● Instructions for the task: Would you print each of the entries below precisely as given?

*** Opening Given records ***

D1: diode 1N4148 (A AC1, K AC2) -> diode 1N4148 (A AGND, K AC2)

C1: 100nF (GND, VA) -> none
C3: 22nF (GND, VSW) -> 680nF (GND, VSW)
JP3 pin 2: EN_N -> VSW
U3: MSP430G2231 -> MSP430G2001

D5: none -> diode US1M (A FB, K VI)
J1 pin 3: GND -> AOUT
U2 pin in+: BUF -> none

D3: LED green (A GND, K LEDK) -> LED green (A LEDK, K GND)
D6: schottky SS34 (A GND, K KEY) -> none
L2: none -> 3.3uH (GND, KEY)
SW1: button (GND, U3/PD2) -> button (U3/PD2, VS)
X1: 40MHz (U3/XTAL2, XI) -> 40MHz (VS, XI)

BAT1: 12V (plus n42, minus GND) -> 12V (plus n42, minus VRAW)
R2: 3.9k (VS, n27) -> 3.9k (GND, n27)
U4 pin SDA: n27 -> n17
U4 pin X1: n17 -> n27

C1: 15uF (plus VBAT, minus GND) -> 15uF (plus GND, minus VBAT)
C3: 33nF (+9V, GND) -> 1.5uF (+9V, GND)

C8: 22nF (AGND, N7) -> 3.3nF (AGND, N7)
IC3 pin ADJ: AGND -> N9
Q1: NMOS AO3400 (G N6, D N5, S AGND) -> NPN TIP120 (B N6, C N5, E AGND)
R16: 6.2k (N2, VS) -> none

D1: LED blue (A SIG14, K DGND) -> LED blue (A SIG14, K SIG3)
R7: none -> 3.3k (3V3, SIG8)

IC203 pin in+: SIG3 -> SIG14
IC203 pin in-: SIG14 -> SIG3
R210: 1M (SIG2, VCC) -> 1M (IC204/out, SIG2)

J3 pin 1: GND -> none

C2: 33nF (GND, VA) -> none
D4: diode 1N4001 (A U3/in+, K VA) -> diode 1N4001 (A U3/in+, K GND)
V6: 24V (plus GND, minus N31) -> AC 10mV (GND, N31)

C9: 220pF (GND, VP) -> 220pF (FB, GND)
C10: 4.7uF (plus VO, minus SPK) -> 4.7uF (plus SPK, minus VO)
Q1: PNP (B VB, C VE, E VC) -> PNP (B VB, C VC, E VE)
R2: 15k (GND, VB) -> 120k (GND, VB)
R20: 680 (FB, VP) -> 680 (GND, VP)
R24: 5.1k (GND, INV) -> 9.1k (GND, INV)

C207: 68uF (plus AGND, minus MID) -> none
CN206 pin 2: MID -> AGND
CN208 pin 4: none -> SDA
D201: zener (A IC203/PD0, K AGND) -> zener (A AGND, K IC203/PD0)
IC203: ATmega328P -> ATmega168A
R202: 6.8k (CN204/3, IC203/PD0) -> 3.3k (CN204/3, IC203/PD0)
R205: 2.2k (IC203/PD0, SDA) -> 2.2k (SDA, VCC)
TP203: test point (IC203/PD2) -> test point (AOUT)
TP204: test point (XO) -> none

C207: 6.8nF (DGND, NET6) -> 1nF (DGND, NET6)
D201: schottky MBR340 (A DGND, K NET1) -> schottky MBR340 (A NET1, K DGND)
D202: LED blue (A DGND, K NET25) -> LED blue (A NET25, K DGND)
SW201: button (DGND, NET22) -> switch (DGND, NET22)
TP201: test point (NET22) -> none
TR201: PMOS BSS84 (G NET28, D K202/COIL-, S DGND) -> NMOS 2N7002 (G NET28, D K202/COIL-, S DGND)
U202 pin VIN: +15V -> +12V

*** Closing Given records ***

● Task output:
D1: diode 1N4148 (A AC1, K AC2) -> diode 1N4148 (A AGND, K AC2)

C1: 100nF (GND, VA) -> none
C3: 22nF (GND, VSW) -> 680nF (GND, VSW)
JP3 pin 2: EN_N -> VSW
U3: MSP430G2231 -> MSP430G2001

D5: none -> diode US1M (A FB, K VI)
J1 pin 3: GND -> AOUT
U2 pin in+: BUF -> none

D3: LED green (A GND, K LEDK) -> LED green (A LEDK, K GND)
D6: schottky SS34 (A GND, K KEY) -> none
L2: none -> 3.3uH (GND, KEY)
SW1: button (GND, U3/PD2) -> button (U3/PD2, VS)
X1: 40MHz (U3/XTAL2, XI) -> 40MHz (VS, XI)

BAT1: 12V (plus n42, minus GND) -> 12V (plus n42, minus VRAW)
R2: 3.9k (VS, n27) -> 3.9k (GND, n27)
U4 pin SDA: n27 -> n17
U4 pin X1: n17 -> n27

C1: 15uF (plus VBAT, minus GND) -> 15uF (plus GND, minus VBAT)
C3: 33nF (+9V, GND) -> 1.5uF (+9V, GND)

C8: 22nF (AGND, N7) -> 3.3nF (AGND, N7)
IC3 pin ADJ: AGND -> N9
Q1: NMOS AO3400 (G N6, D N5, S AGND) -> NPN TIP120 (B N6, C N5, E AGND)
R16: 6.2k (N2, VS) -> none

D1: LED blue (A SIG14, K DGND) -> LED blue (A SIG14, K SIG3)
R7: none -> 3.3k (3V3, SIG8)

IC203 pin in+: SIG3 -> SIG14
IC203 pin in-: SIG14 -> SIG3
R210: 1M (SIG2, VCC) -> 1M (IC204/out, SIG2)

J3 pin 1: GND -> none

C2: 33nF (GND, VA) -> none
D4: diode 1N4001 (A U3/in+, K VA) -> diode 1N4001 (A U3/in+, K GND)
V6: 24V (plus GND, minus N31) -> AC 10mV (GND, N31)

C9: 220pF (GND, VP) -> 220pF (FB, GND)
C10: 4.7uF (plus VO, minus SPK) -> 4.7uF (plus SPK, minus VO)
Q1: PNP (B VB, C VE, E VC) -> PNP (B VB, C VC, E VE)
R2: 15k (GND, VB) -> 120k (GND, VB)
R20: 680 (FB, VP) -> 680 (GND, VP)
R24: 5.1k (GND, INV) -> 9.1k (GND, INV)

C207: 68uF (plus AGND, minus MID) -> none
CN206 pin 2: MID -> AGND
CN208 pin 4: none -> SDA
D201: zener (A IC203/PD0, K AGND) -> zener (A AGND, K IC203/PD0)
IC203: ATmega328P -> ATmega168A
R202: 6.8k (CN204/3, IC203/PD0) -> 3.3k (CN204/3, IC203/PD0)
R205: 2.2k (IC203/PD0, SDA) -> 2.2k (SDA, VCC)
TP203: test point (IC203/PD2) -> test point (AOUT)
TP204: test point (XO) -> none

C207: 6.8nF (DGND, NET6) -> 1nF (DGND, NET6)
D201: schottky MBR340 (A DGND, K NET1) -> schottky MBR340 (A NET1, K DGND)
D202: LED blue (A DGND, K NET25) -> LED blue (A NET25, K DGND)
SW201: button (DGND, NET22) -> switch (DGND, NET22)
TP201: test point (NET22) -> none
TR201: PMOS BSS84 (G NET28, D K202/COIL-, S DGND) -> NMOS 2N7002 (G NET28, D K202/COIL-, S DGND)
U202 pin VIN: +15V -> +12V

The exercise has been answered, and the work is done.